# TASK:
Out of the material that follows, write out exactly the lines from the line with "tan brick C6:C7" to the line with "yellow brick A3:C3", both ends included, and no others.

= Beginning of Section =

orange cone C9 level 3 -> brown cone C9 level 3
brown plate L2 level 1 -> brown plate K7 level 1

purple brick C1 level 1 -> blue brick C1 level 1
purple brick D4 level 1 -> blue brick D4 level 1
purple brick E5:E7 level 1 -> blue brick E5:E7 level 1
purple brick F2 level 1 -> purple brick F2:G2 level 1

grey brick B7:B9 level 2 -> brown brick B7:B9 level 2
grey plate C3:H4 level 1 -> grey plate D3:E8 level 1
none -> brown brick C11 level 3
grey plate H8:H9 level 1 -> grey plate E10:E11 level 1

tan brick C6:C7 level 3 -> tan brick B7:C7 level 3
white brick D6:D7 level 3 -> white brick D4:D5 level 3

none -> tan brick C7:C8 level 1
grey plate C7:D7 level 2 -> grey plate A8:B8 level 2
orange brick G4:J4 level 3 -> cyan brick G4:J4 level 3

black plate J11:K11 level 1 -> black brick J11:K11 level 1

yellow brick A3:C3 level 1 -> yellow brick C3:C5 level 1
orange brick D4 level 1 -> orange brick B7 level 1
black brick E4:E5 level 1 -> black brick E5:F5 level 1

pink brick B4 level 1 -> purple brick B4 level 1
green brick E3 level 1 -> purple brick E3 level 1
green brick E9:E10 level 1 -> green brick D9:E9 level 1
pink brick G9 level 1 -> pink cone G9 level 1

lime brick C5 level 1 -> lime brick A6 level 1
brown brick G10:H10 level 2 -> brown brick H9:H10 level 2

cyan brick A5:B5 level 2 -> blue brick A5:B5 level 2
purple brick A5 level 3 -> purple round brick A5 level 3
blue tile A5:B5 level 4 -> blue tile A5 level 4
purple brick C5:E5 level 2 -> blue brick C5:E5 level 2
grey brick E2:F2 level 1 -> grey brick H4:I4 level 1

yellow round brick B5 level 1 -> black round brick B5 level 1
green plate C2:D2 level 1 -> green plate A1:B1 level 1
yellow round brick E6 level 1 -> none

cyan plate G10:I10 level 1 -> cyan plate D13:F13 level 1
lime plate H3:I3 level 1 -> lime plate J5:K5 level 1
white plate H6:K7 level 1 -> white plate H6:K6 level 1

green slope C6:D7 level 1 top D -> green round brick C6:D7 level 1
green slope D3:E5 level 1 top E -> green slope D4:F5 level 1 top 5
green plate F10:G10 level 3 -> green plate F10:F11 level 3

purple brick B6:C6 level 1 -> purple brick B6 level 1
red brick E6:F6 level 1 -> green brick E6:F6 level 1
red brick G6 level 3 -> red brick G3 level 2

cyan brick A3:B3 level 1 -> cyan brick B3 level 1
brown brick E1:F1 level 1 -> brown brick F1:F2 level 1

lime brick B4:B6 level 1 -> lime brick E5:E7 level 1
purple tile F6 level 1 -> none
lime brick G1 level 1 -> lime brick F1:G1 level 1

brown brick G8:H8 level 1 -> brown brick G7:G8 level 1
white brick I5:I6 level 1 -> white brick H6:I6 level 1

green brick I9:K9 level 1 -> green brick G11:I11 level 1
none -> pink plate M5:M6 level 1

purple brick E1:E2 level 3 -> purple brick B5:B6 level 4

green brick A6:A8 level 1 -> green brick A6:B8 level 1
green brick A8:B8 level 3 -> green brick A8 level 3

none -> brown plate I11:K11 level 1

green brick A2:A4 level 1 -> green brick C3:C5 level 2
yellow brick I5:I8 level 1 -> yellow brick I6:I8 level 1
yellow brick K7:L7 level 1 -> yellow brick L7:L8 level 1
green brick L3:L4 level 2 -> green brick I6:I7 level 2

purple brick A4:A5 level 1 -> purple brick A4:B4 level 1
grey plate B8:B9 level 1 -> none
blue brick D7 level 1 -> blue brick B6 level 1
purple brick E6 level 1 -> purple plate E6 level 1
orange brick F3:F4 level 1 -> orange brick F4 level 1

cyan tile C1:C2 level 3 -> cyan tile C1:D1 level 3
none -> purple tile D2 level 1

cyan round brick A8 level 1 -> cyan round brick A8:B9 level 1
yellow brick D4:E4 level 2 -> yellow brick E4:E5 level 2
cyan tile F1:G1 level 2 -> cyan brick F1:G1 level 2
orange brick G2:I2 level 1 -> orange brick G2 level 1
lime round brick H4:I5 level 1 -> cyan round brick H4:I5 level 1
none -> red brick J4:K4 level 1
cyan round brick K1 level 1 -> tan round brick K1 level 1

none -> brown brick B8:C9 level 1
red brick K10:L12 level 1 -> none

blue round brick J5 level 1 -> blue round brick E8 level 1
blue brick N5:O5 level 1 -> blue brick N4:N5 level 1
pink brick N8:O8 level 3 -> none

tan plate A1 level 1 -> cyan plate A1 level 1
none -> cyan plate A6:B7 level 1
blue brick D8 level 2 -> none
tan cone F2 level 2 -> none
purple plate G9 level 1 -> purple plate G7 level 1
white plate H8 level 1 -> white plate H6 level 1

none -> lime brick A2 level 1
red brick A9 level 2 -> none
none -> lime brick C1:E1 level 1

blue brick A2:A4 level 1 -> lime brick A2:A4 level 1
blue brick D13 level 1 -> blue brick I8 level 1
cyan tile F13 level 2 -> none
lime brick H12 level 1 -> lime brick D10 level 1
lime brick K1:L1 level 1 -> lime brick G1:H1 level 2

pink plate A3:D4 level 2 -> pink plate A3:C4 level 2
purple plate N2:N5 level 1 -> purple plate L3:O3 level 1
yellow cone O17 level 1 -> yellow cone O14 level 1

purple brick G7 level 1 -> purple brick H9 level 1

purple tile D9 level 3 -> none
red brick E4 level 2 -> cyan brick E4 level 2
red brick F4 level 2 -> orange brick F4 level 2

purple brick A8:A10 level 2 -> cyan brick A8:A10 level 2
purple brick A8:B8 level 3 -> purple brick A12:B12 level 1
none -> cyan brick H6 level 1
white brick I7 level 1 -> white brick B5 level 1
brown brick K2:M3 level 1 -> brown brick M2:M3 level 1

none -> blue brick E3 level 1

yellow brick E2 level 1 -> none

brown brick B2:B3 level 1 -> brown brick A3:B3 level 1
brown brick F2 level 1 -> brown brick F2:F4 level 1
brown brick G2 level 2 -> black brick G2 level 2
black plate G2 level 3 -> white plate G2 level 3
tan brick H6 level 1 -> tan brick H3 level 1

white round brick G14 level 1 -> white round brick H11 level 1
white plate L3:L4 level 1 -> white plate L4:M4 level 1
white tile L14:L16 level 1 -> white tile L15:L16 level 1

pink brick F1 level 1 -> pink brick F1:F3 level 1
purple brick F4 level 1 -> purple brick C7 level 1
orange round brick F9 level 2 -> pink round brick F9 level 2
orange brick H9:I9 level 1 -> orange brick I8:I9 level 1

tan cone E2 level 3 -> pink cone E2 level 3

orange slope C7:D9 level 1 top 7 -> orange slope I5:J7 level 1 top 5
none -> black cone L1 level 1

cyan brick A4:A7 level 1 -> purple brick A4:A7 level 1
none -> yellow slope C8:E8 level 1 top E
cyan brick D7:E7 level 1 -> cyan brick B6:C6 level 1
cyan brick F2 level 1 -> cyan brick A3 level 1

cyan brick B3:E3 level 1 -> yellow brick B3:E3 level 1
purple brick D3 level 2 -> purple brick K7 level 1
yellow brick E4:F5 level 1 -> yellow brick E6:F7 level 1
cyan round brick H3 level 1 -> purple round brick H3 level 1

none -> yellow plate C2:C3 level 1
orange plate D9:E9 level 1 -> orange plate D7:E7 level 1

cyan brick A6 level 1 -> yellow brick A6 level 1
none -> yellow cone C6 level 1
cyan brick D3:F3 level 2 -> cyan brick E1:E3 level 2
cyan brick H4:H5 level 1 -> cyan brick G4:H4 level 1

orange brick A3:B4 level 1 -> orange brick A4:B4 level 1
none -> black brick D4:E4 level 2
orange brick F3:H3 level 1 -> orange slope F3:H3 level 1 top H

= End of Section =

# REPLY TO THE TASK:
tan brick C6:C7 level 3 -> tan brick B7:C7 level 3
white brick D6:D7 level 3 -> white brick D4:D5 level 3

none -> tan brick C7:C8 level 1
grey plate C7:D7 level 2 -> grey plate A8:B8 level 2
orange brick G4:J4 level 3 -> cyan brick G4:J4 level 3

black plate J11:K11 level 1 -> black brick J11:K11 level 1

yellow brick A3:C3 level 1 -> yellow brick C3:C5 level 1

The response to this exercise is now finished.